Write out, word for word, the part of the listing below that opens with the line containing "board in green" and closes with the line containing "white (no. 3", keeping both of those lines and adding no others.

------ Input

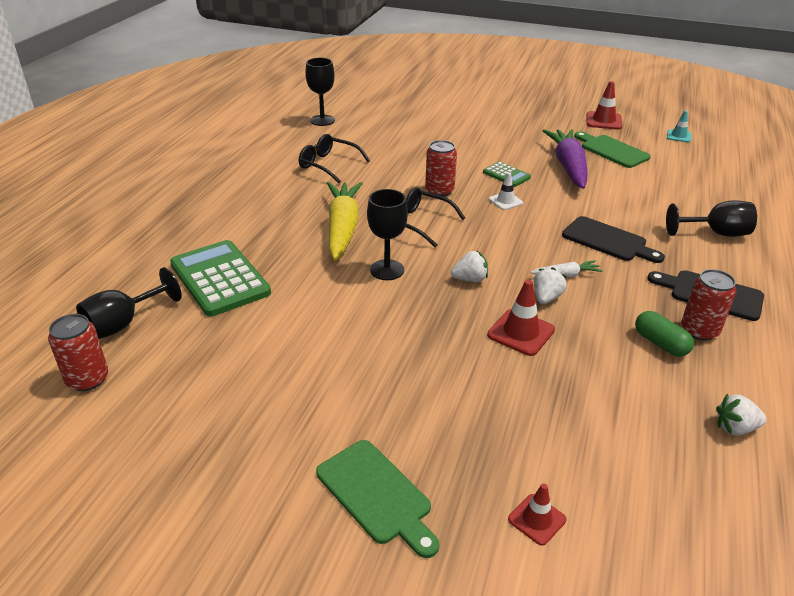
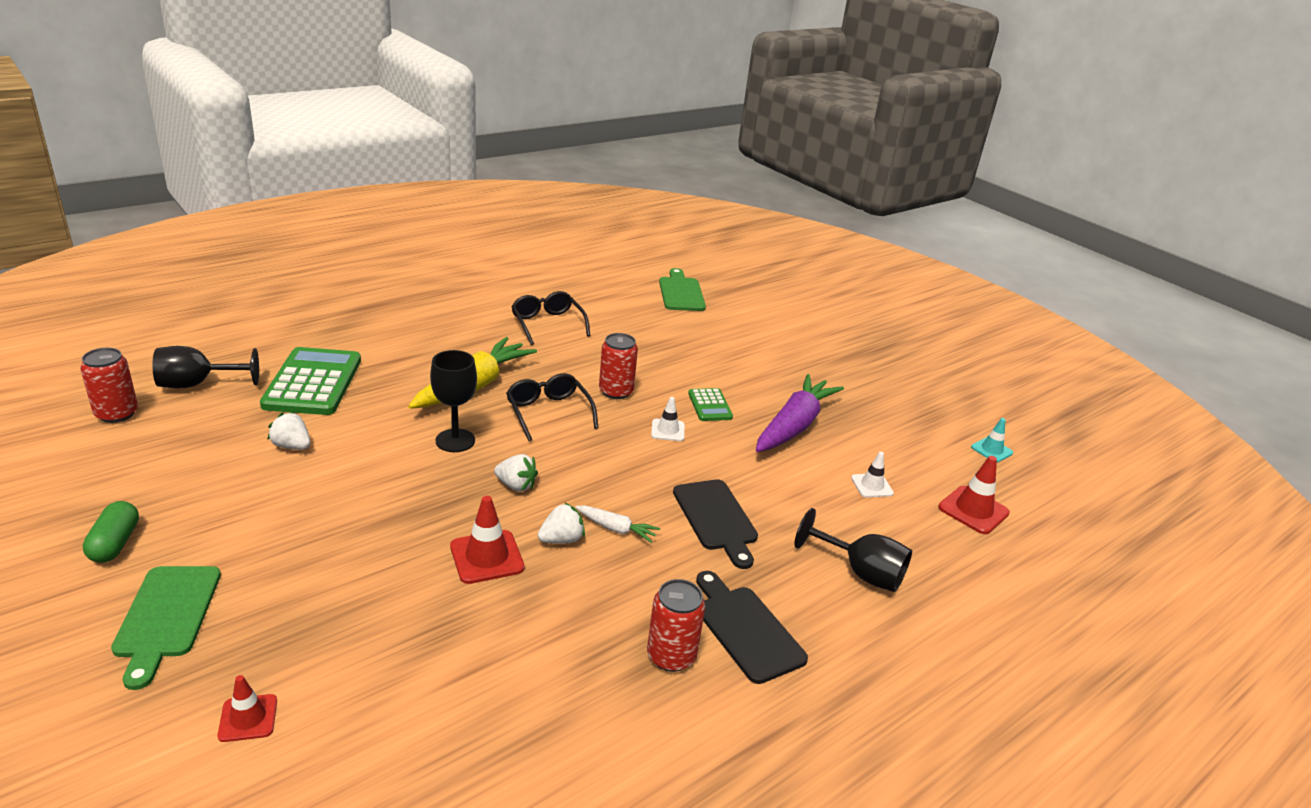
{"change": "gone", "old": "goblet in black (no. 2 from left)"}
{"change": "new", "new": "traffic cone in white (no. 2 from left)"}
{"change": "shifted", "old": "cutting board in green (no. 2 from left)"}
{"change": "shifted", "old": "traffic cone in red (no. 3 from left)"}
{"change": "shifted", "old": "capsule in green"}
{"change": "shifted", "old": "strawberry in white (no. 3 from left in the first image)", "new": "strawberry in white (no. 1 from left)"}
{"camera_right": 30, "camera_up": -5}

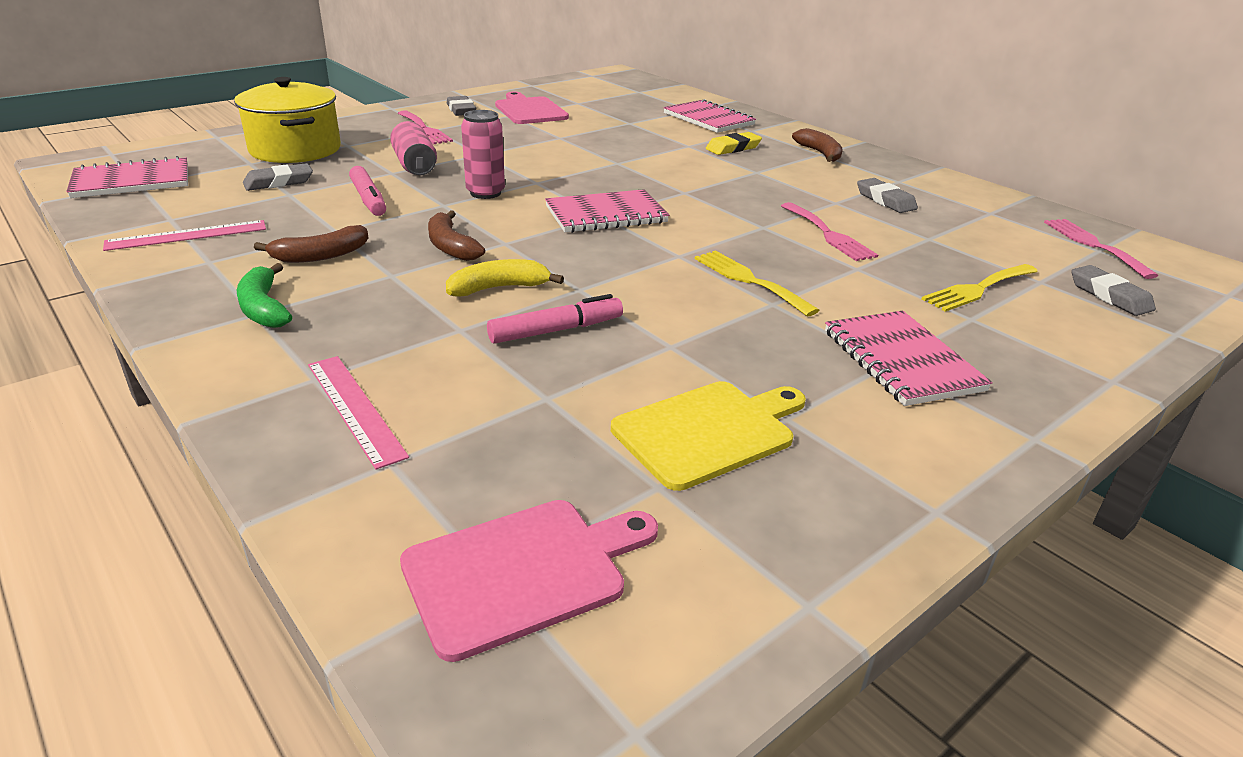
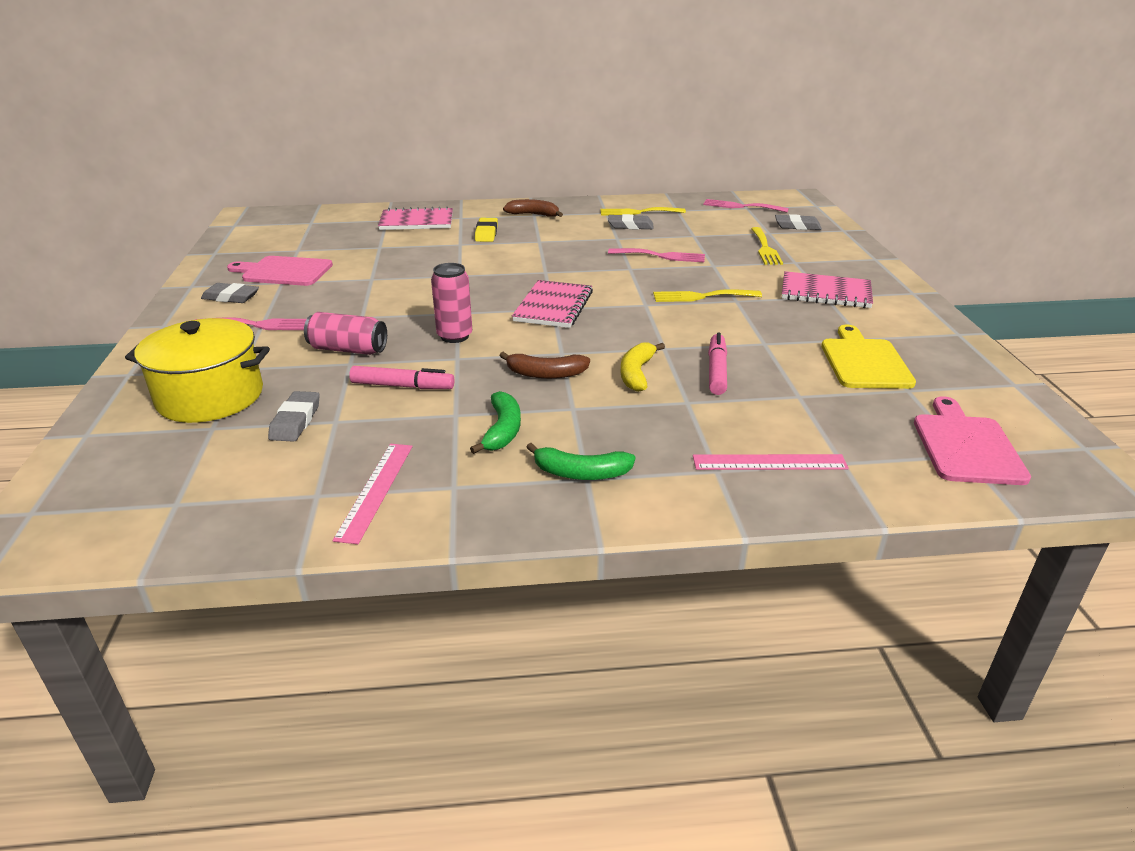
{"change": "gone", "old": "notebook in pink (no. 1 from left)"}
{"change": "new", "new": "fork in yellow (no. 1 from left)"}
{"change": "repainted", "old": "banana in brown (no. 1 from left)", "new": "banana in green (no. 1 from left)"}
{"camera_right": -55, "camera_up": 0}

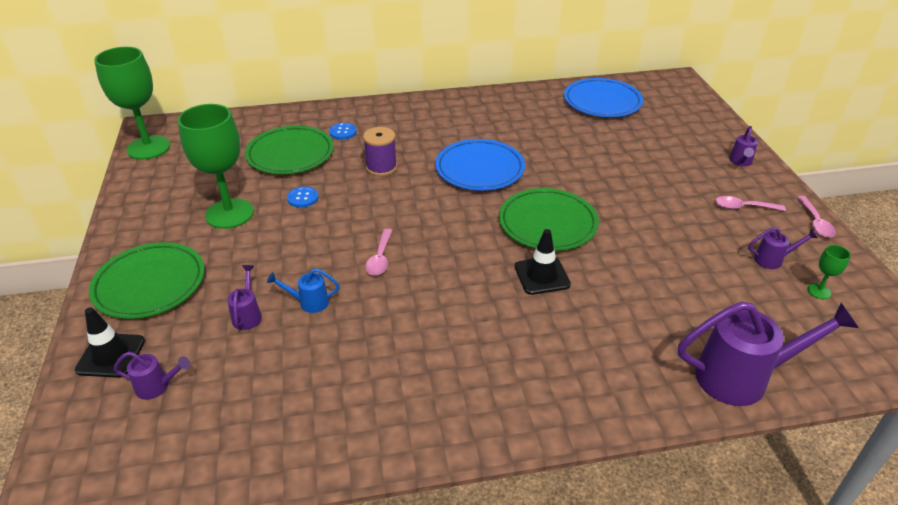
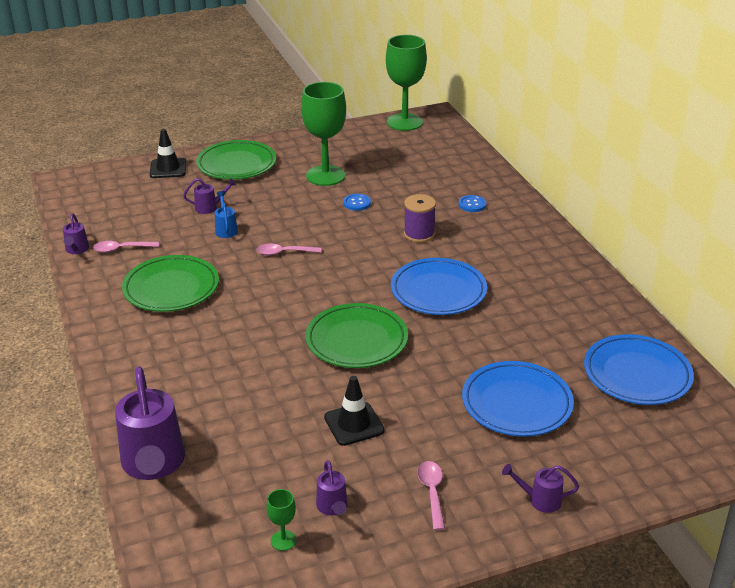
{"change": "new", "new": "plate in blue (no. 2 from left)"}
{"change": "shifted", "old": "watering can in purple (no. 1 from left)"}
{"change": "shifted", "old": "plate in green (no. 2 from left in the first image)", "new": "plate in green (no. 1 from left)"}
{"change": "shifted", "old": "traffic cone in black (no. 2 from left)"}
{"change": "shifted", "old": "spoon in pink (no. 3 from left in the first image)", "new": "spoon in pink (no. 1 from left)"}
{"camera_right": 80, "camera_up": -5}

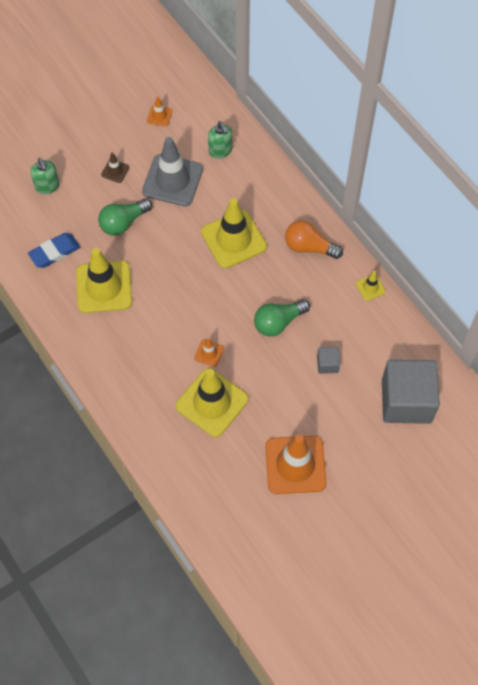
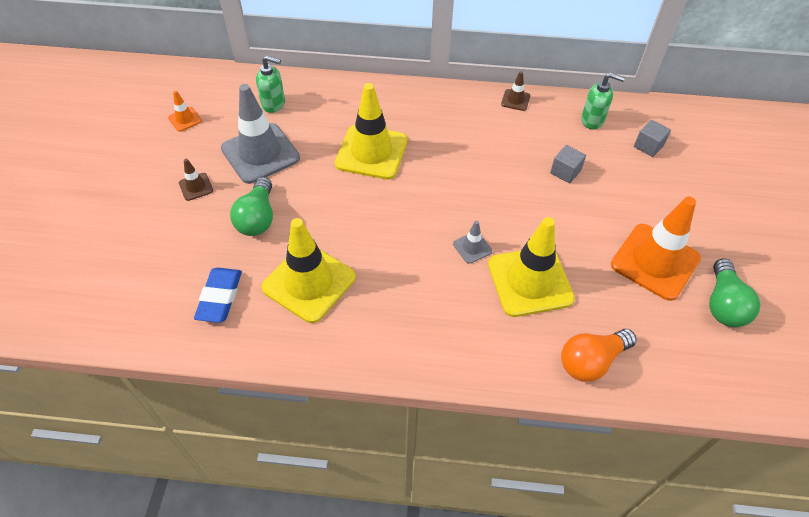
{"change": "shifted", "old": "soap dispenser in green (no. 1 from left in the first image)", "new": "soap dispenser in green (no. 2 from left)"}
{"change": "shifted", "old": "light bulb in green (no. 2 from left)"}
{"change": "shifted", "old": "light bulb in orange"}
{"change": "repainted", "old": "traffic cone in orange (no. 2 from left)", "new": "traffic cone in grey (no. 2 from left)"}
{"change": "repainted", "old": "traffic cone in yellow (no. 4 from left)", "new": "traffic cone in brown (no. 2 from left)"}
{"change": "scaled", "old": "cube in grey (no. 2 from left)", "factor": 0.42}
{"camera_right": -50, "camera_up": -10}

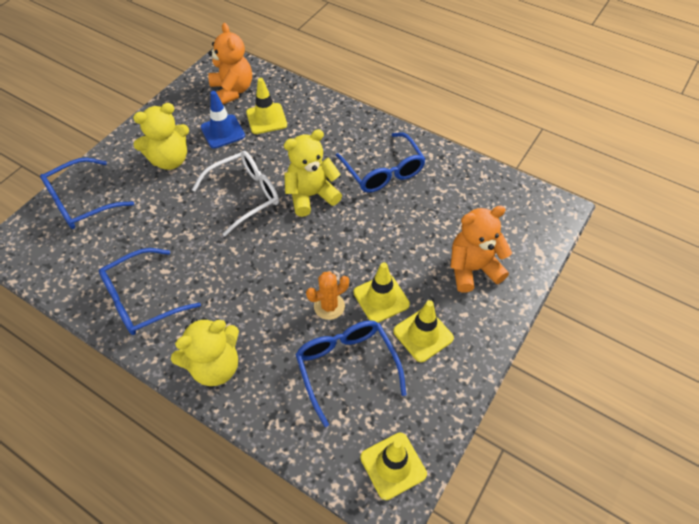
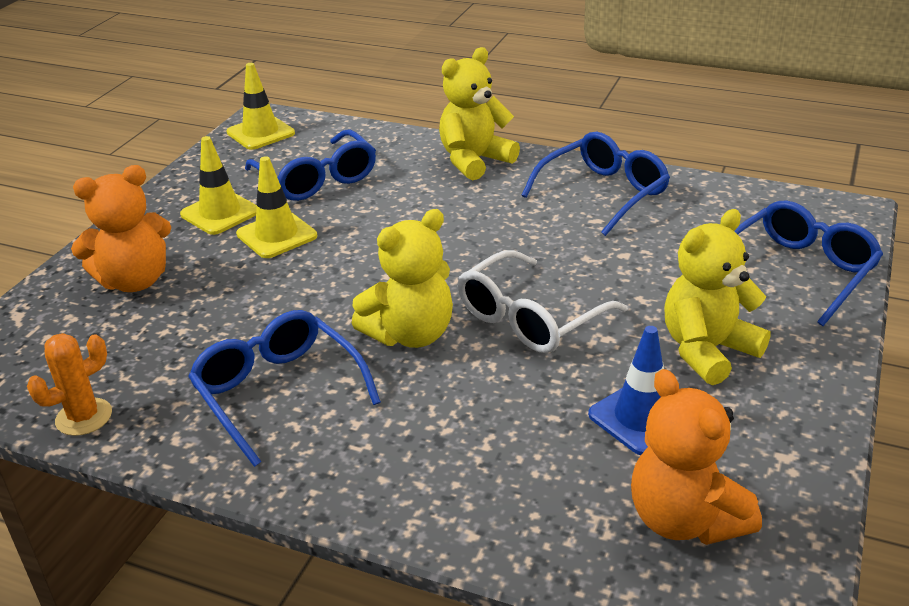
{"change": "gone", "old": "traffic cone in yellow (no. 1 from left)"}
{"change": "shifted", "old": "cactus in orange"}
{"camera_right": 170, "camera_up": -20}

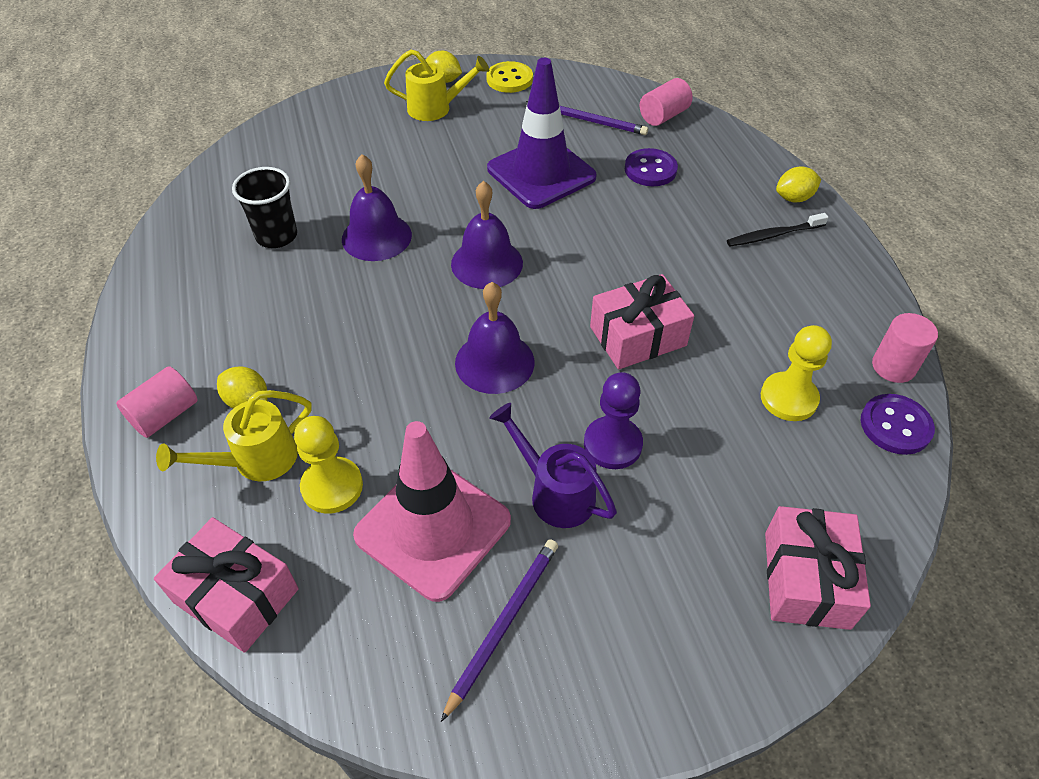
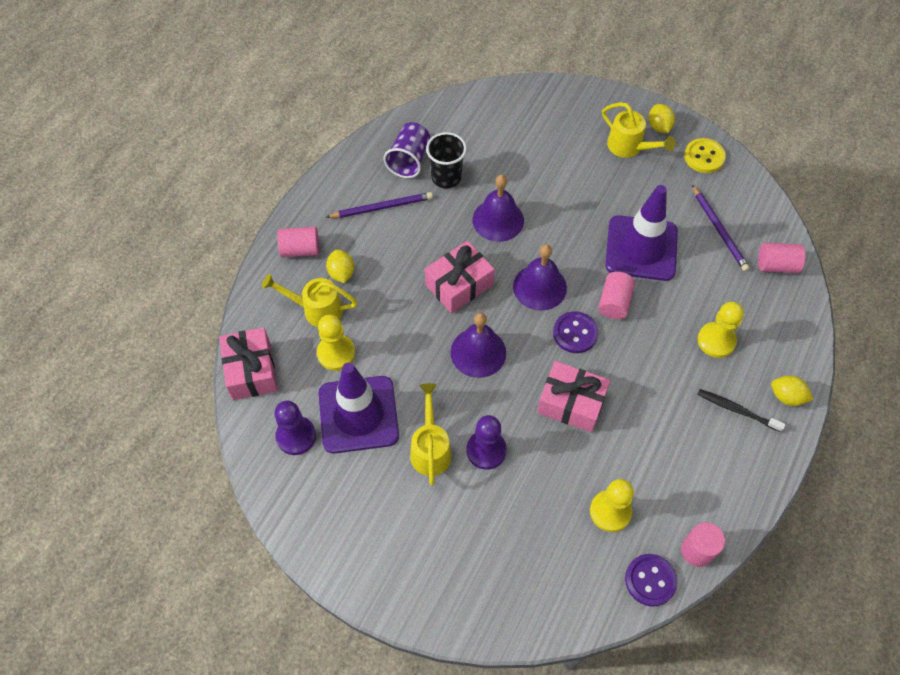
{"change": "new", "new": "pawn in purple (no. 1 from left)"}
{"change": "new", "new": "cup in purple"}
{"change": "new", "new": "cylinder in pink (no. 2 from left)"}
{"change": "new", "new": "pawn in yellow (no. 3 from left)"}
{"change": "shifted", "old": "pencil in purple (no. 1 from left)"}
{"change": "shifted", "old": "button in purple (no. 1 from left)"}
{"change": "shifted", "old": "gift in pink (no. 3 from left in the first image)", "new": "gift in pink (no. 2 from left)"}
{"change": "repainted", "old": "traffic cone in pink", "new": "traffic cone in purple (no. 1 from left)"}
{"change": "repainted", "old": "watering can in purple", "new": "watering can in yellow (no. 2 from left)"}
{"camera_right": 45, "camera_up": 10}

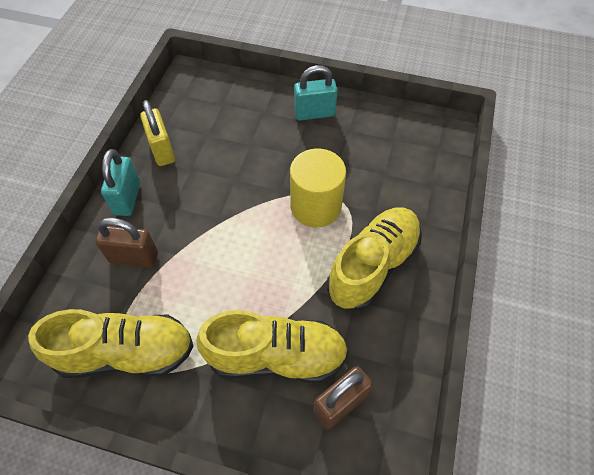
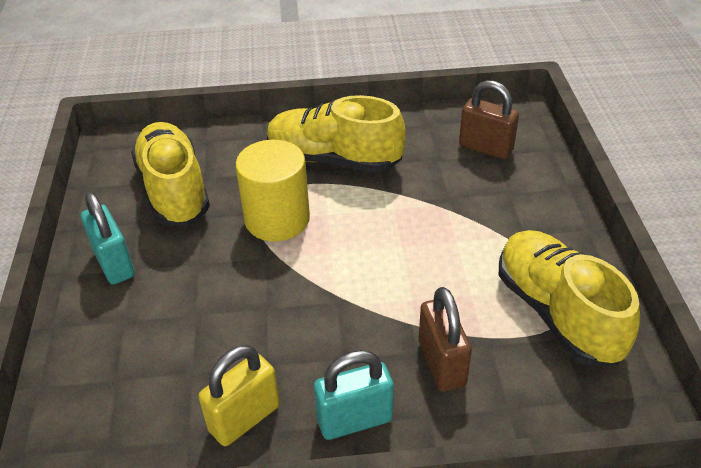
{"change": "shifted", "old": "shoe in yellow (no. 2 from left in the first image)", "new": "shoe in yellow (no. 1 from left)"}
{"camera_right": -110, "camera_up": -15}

------------

Response to this exercise:
{"change": "shifted", "old": "cutting board in green (no. 2 from left)"}
{"change": "shifted", "old": "traffic cone in red (no. 3 from left)"}
{"change": "shifted", "old": "capsule in green"}
{"change": "shifted", "old": "strawberry in white (no. 3 from left in the first image)", "new": "strawberry in white (no. 1 from left)"}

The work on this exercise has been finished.